- _WHAT YOU SHOULD DO_:
Pull out every line below that holds the word "white".

- _DATA BLOCK_:
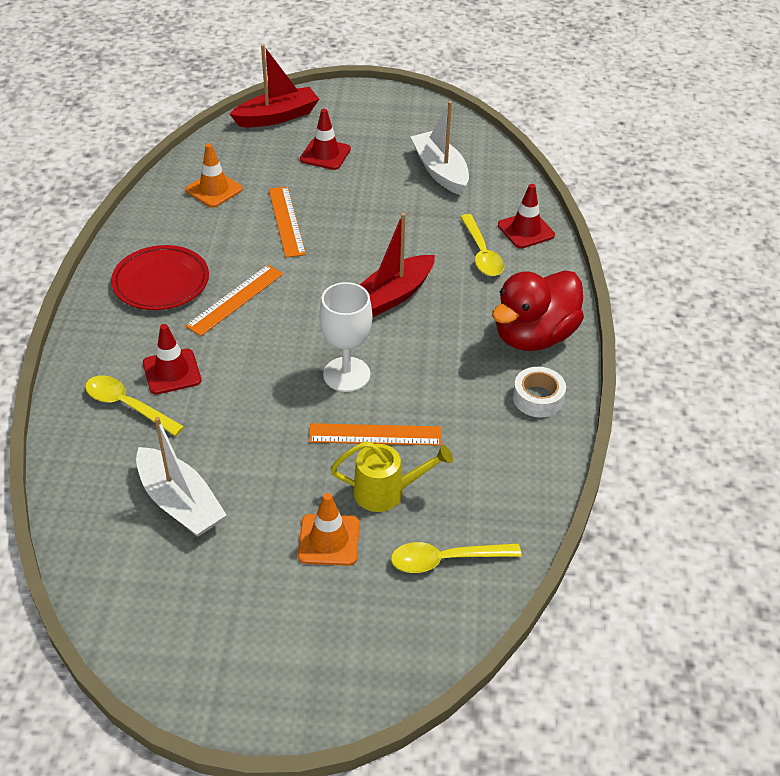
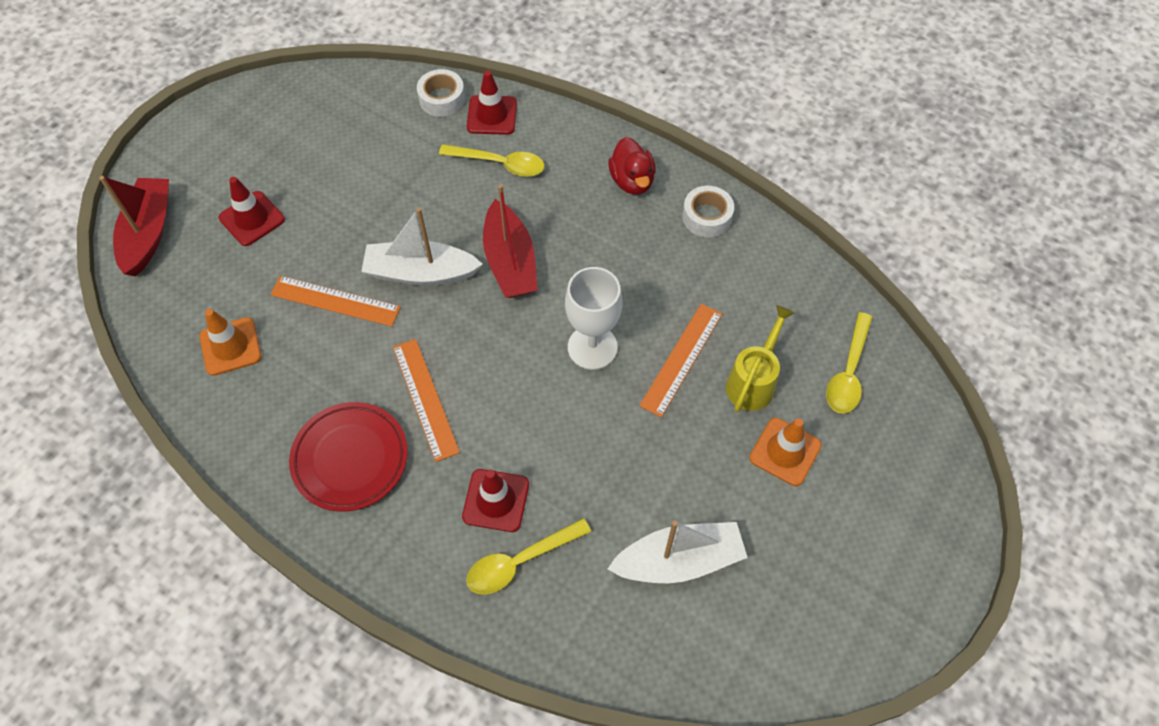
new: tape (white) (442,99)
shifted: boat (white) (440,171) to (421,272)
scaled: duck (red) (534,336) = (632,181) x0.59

- _EXPECTED ANSWER_:
new: tape (white) (442,99)
shifted: boat (white) (440,171) to (421,272)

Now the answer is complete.